## WHAT YOU ARE ASKED TO DO
The following data is to be repeated exactly, its pictures excluded.
Top of SOURCE DATA
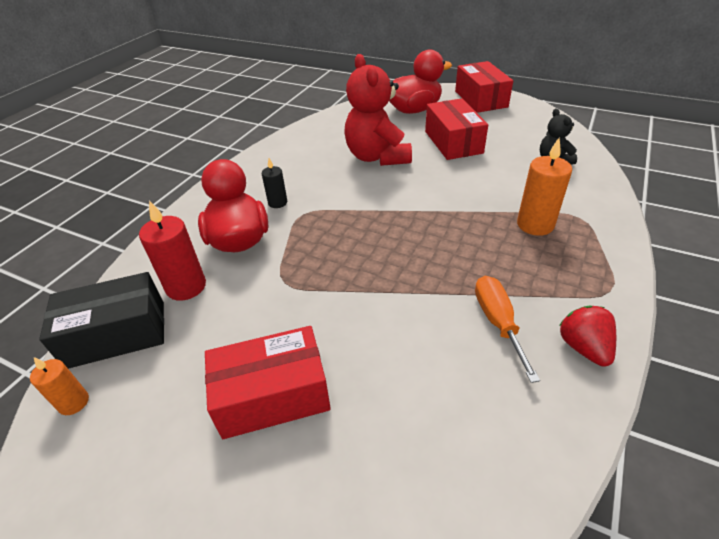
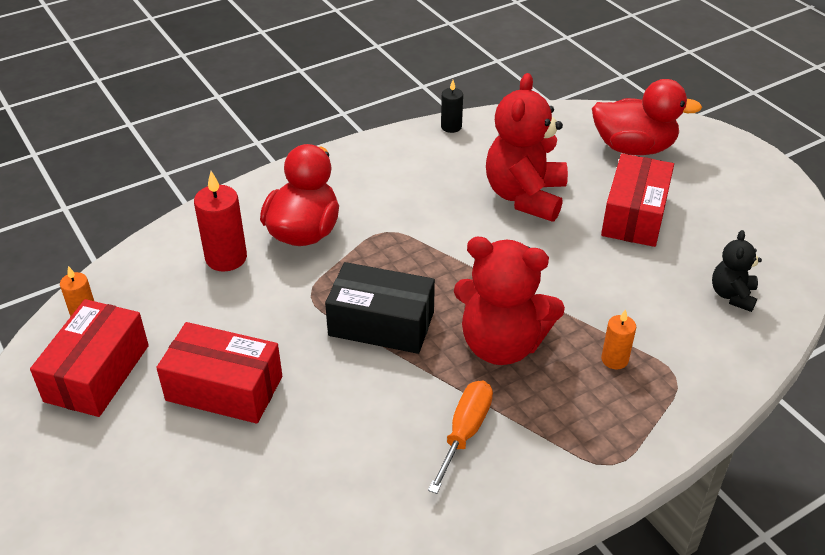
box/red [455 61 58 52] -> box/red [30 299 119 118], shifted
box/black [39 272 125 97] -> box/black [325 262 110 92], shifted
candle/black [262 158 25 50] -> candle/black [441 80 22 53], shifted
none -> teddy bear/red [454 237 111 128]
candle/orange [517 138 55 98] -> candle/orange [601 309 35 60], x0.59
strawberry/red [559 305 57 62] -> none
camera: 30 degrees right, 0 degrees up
Bottom of SOURCE DATA
## OUTPUT OF THE EXERCISE
box/red [455 61 58 52] -> box/red [30 299 119 118], shifted
box/black [39 272 125 97] -> box/black [325 262 110 92], shifted
candle/black [262 158 25 50] -> candle/black [441 80 22 53], shifted
none -> teddy bear/red [454 237 111 128]
candle/orange [517 138 55 98] -> candle/orange [601 309 35 60], x0.59
strawberry/red [559 305 57 62] -> none
camera: 30 degrees right, 0 degrees up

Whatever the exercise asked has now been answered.